▸ **Exercise goal**: What you return must match the records word for word, except that images are dropped.

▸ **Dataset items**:
____

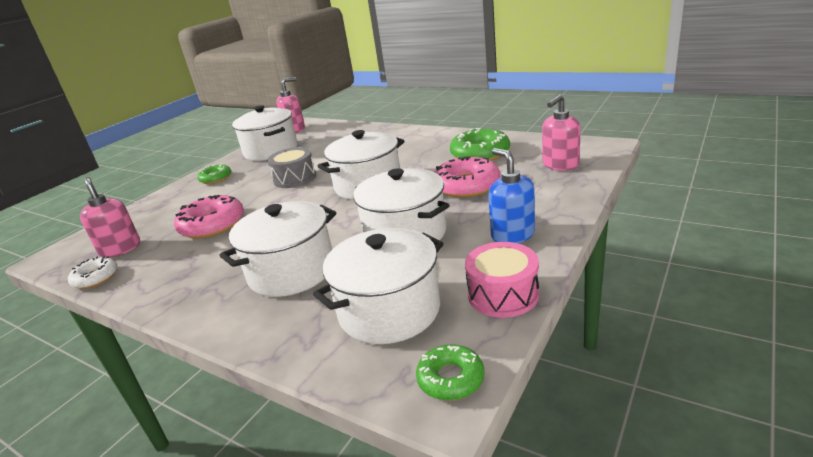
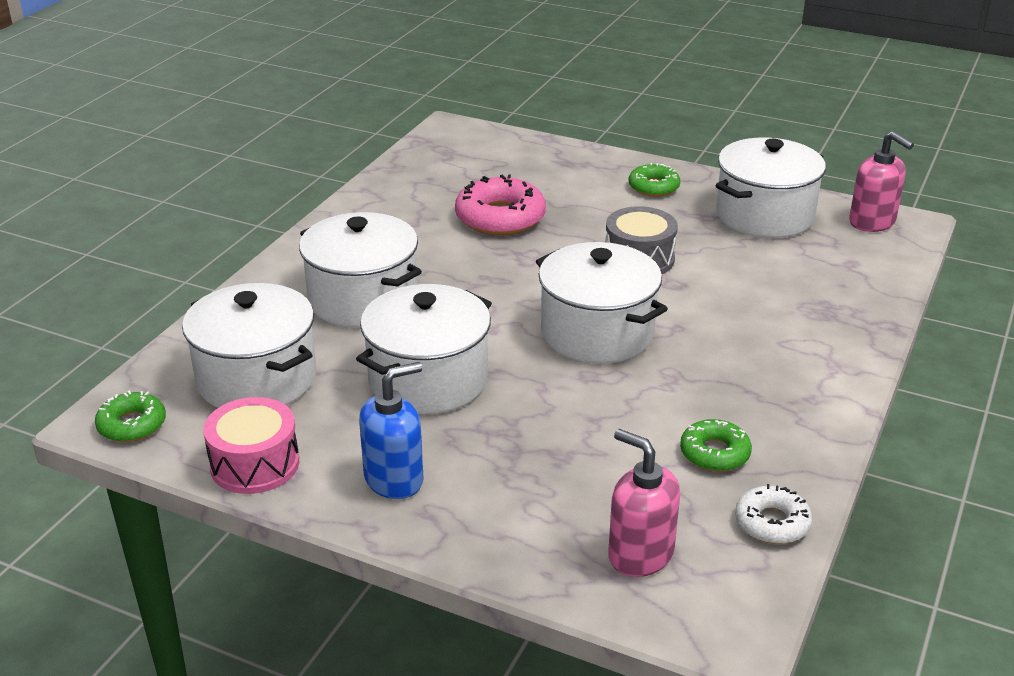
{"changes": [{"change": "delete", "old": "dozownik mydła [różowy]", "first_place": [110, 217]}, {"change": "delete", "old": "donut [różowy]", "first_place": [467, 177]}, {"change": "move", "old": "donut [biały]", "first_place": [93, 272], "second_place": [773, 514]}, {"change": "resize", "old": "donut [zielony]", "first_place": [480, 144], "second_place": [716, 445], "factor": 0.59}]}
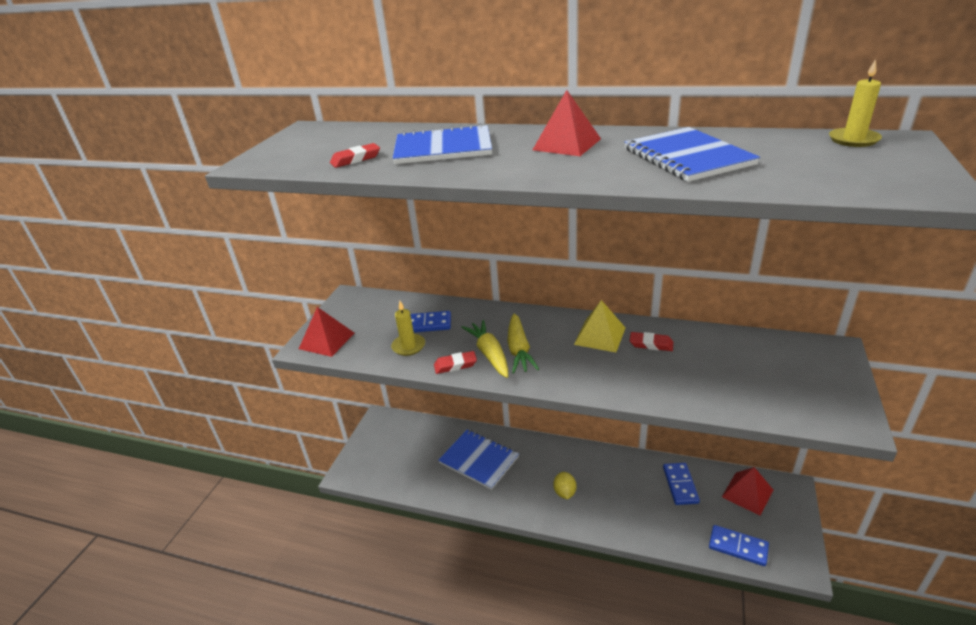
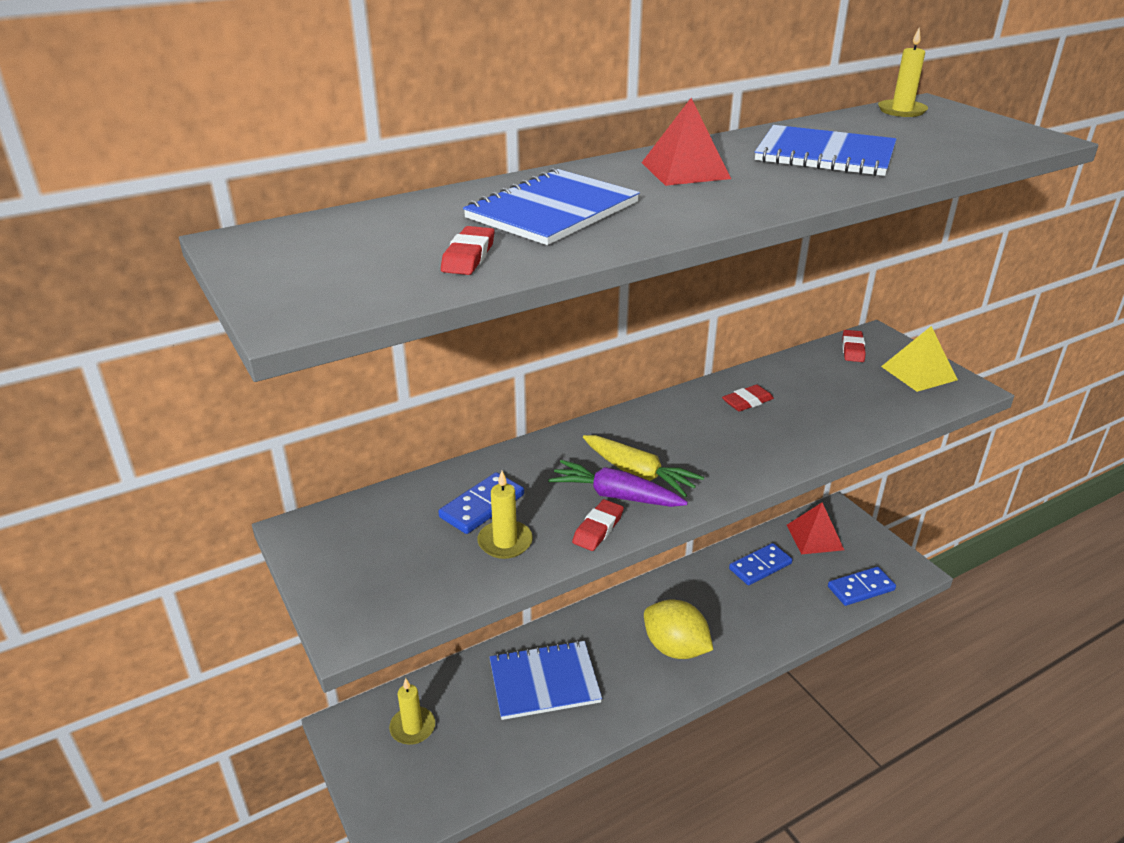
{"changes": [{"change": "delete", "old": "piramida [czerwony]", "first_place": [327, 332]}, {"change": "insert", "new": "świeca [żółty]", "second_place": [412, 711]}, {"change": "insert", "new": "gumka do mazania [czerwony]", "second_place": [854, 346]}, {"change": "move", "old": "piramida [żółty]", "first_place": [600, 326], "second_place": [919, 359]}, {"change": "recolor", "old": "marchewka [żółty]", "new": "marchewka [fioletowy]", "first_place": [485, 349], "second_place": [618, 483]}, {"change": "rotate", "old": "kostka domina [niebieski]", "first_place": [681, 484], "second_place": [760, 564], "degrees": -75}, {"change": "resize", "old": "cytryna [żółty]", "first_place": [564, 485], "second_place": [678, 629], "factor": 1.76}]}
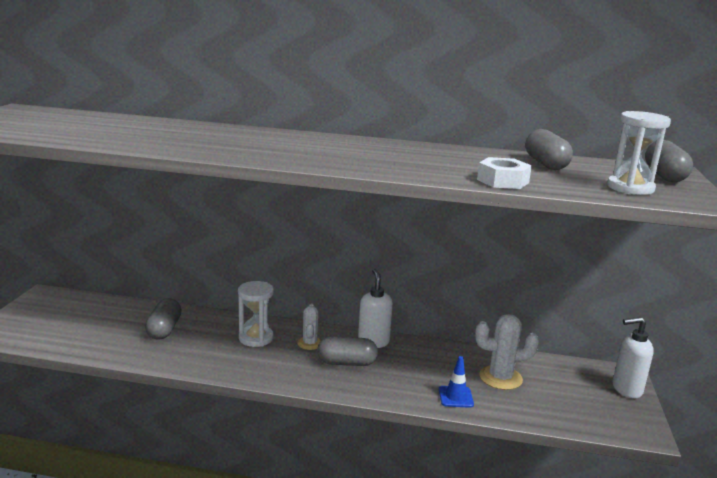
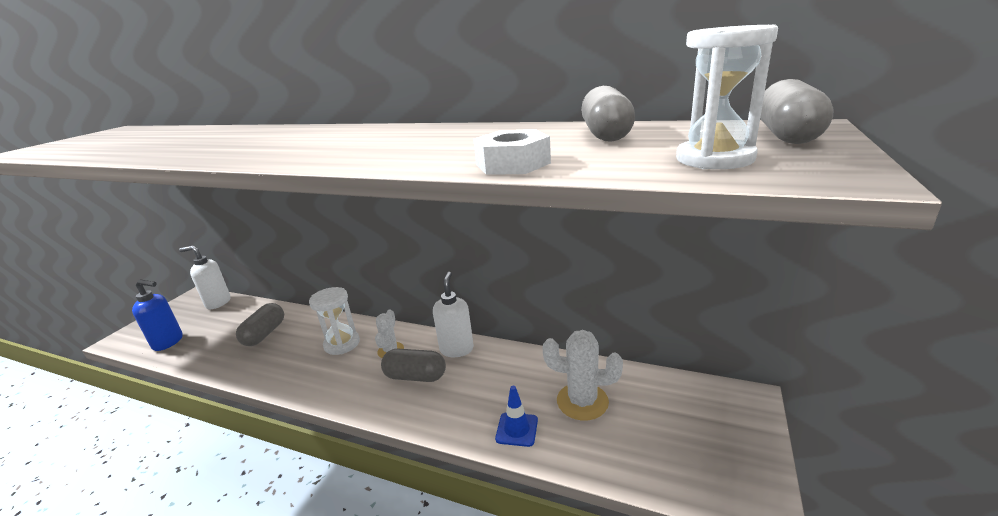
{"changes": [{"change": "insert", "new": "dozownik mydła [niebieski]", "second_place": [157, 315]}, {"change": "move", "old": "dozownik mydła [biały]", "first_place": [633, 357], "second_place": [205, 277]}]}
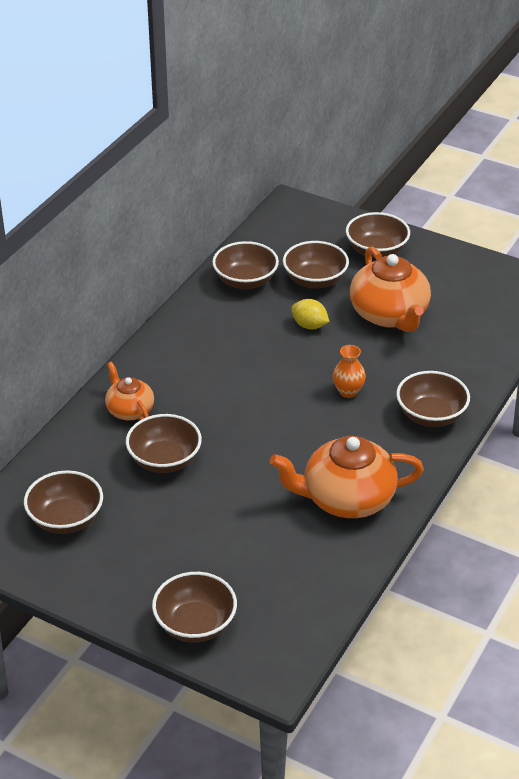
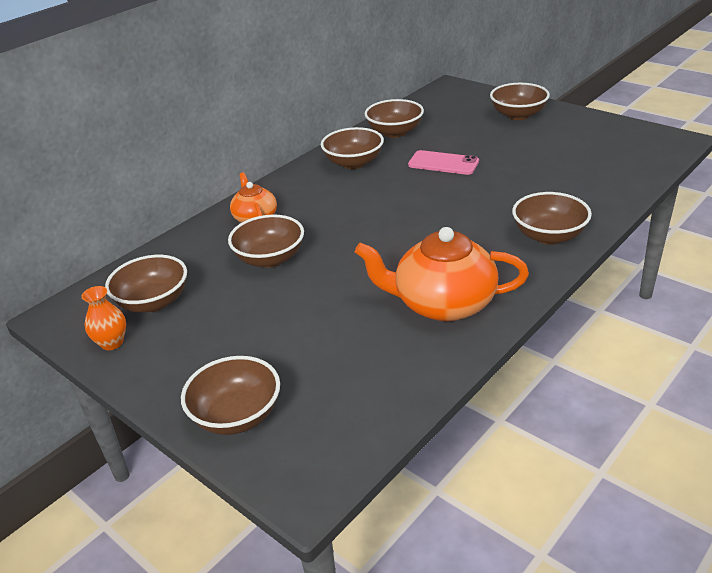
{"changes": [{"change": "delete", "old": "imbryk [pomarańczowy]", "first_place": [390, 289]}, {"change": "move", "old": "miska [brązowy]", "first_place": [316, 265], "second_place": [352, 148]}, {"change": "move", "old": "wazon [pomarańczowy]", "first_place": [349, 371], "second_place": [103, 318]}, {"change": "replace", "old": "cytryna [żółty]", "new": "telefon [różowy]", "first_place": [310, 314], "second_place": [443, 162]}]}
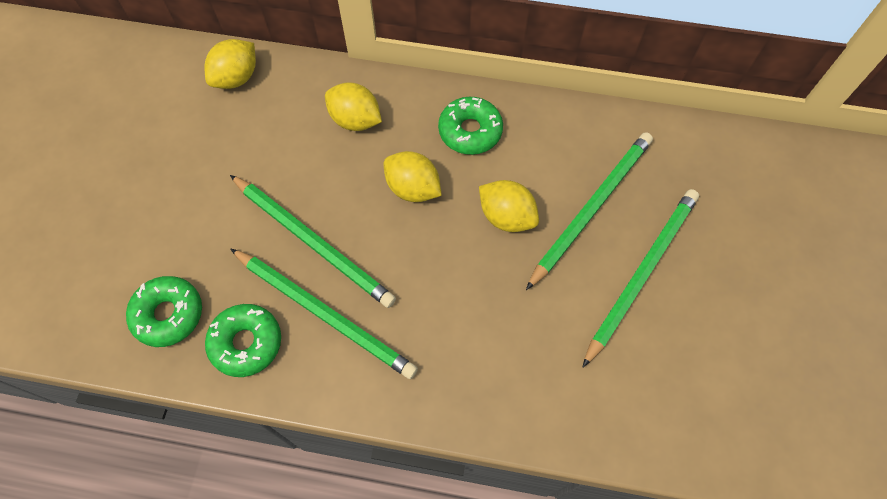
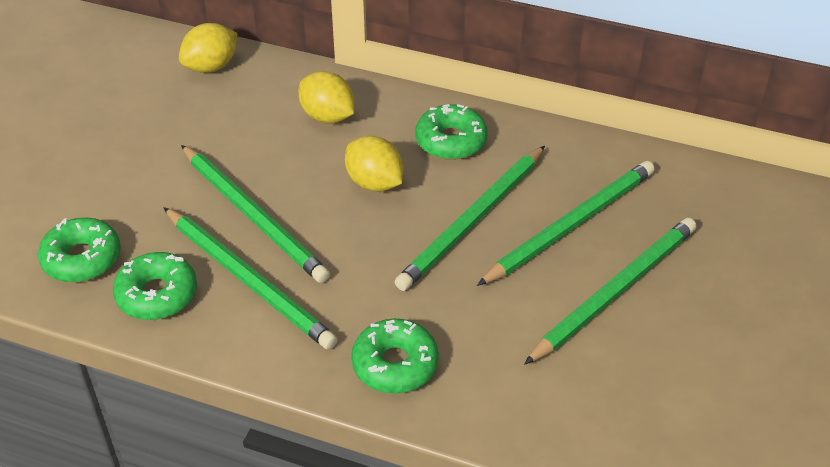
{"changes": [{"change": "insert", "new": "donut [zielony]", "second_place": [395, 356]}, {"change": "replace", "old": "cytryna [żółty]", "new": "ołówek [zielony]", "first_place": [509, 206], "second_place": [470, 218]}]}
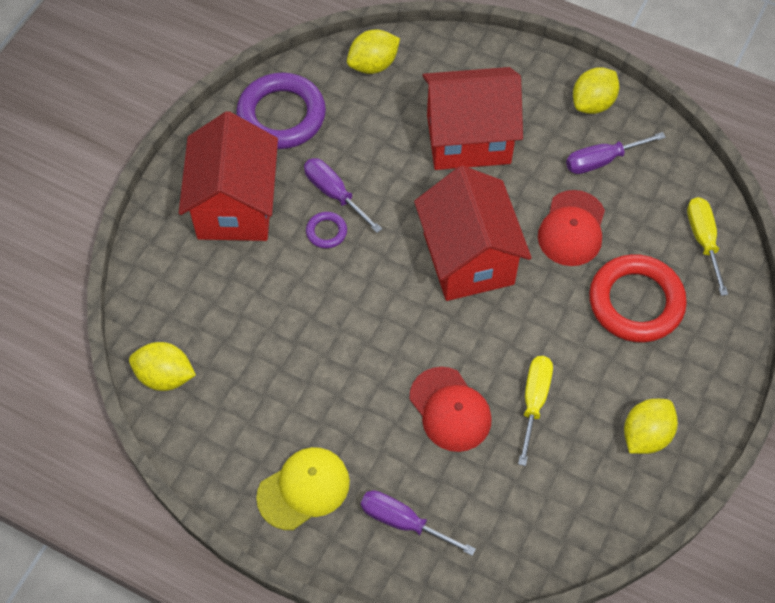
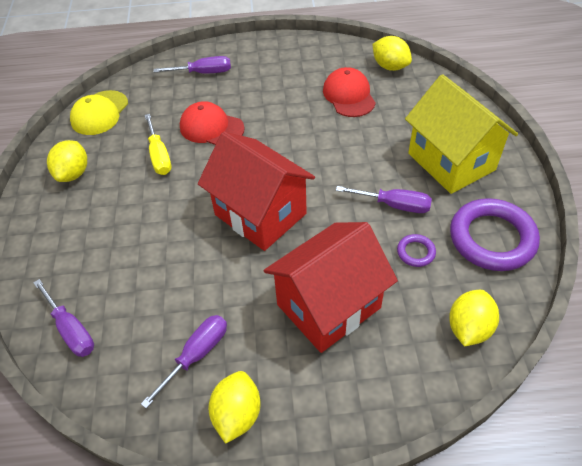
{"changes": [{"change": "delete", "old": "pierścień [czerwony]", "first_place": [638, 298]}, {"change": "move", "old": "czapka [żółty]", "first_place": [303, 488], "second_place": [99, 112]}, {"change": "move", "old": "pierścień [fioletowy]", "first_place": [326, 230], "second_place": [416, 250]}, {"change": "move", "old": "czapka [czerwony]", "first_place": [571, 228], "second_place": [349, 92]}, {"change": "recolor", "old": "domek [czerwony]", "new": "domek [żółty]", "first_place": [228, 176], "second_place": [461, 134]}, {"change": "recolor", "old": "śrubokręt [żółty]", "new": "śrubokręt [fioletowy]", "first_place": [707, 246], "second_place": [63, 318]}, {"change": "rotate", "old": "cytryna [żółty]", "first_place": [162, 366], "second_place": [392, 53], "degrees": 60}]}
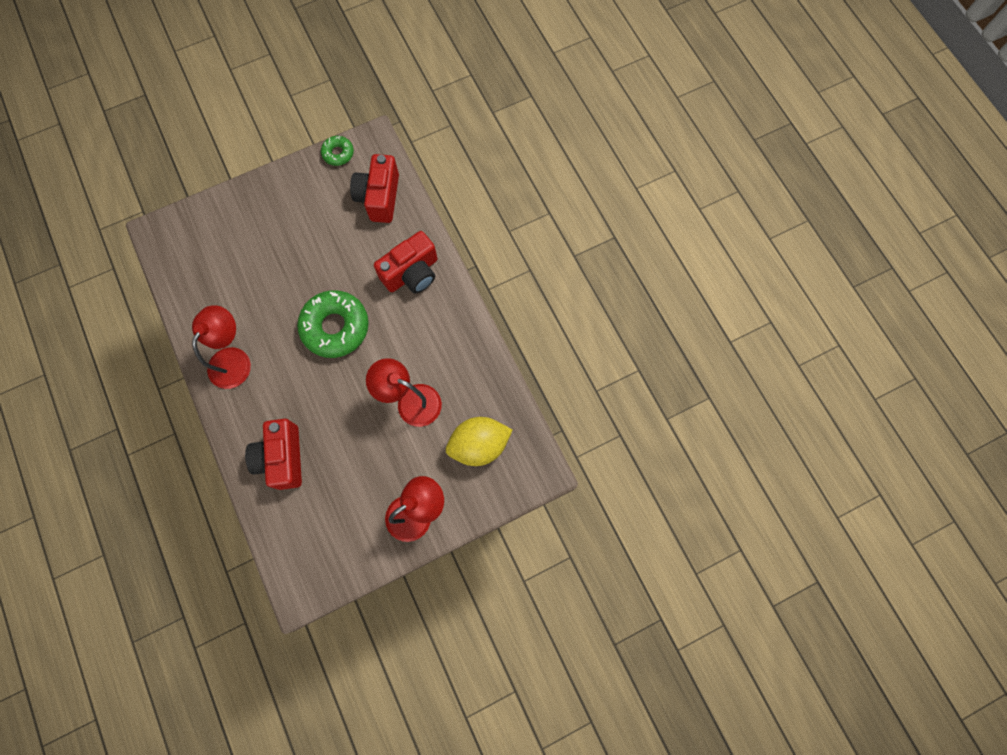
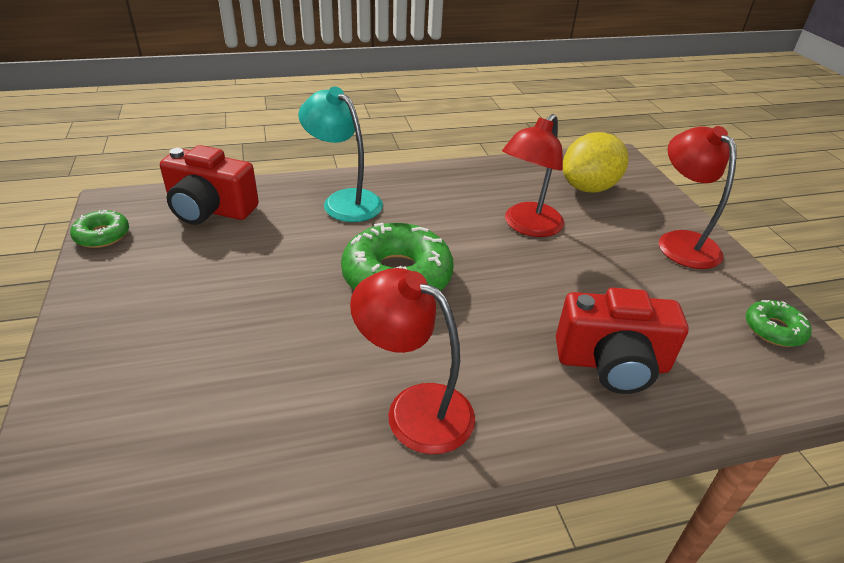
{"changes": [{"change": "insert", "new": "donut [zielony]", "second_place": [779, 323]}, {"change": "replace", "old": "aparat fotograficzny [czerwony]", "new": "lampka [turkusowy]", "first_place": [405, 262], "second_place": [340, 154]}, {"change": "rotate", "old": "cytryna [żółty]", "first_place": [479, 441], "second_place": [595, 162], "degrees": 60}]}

____

▸ **Written solution**:
{"changes": [{"change": "delete", "old": "dozownik mydła [różowy]", "first_place": [110, 217]}, {"change": "delete", "old": "donut [różowy]", "first_place": [467, 177]}, {"change": "move", "old": "donut [biały]", "first_place": [93, 272], "second_place": [773, 514]}, {"change": "resize", "old": "donut [zielony]", "first_place": [480, 144], "second_place": [716, 445], "factor": 0.59}]}
{"changes": [{"change": "delete", "old": "piramida [czerwony]", "first_place": [327, 332]}, {"change": "insert", "new": "świeca [żółty]", "second_place": [412, 711]}, {"change": "insert", "new": "gumka do mazania [czerwony]", "second_place": [854, 346]}, {"change": "move", "old": "piramida [żółty]", "first_place": [600, 326], "second_place": [919, 359]}, {"change": "recolor", "old": "marchewka [żółty]", "new": "marchewka [fioletowy]", "first_place": [485, 349], "second_place": [618, 483]}, {"change": "rotate", "old": "kostka domina [niebieski]", "first_place": [681, 484], "second_place": [760, 564], "degrees": -75}, {"change": "resize", "old": "cytryna [żółty]", "first_place": [564, 485], "second_place": [678, 629], "factor": 1.76}]}
{"changes": [{"change": "insert", "new": "dozownik mydła [niebieski]", "second_place": [157, 315]}, {"change": "move", "old": "dozownik mydła [biały]", "first_place": [633, 357], "second_place": [205, 277]}]}
{"changes": [{"change": "delete", "old": "imbryk [pomarańczowy]", "first_place": [390, 289]}, {"change": "move", "old": "miska [brązowy]", "first_place": [316, 265], "second_place": [352, 148]}, {"change": "move", "old": "wazon [pomarańczowy]", "first_place": [349, 371], "second_place": [103, 318]}, {"change": "replace", "old": "cytryna [żółty]", "new": "telefon [różowy]", "first_place": [310, 314], "second_place": [443, 162]}]}
{"changes": [{"change": "insert", "new": "donut [zielony]", "second_place": [395, 356]}, {"change": "replace", "old": "cytryna [żółty]", "new": "ołówek [zielony]", "first_place": [509, 206], "second_place": [470, 218]}]}
{"changes": [{"change": "delete", "old": "pierścień [czerwony]", "first_place": [638, 298]}, {"change": "move", "old": "czapka [żółty]", "first_place": [303, 488], "second_place": [99, 112]}, {"change": "move", "old": "pierścień [fioletowy]", "first_place": [326, 230], "second_place": [416, 250]}, {"change": "move", "old": "czapka [czerwony]", "first_place": [571, 228], "second_place": [349, 92]}, {"change": "recolor", "old": "domek [czerwony]", "new": "domek [żółty]", "first_place": [228, 176], "second_place": [461, 134]}, {"change": "recolor", "old": "śrubokręt [żółty]", "new": "śrubokręt [fioletowy]", "first_place": [707, 246], "second_place": [63, 318]}, {"change": "rotate", "old": "cytryna [żółty]", "first_place": [162, 366], "second_place": [392, 53], "degrees": 60}]}
{"changes": [{"change": "insert", "new": "donut [zielony]", "second_place": [779, 323]}, {"change": "replace", "old": "aparat fotograficzny [czerwony]", "new": "lampka [turkusowy]", "first_place": [405, 262], "second_place": [340, 154]}, {"change": "rotate", "old": "cytryna [żółty]", "first_place": [479, 441], "second_place": [595, 162], "degrees": 60}]}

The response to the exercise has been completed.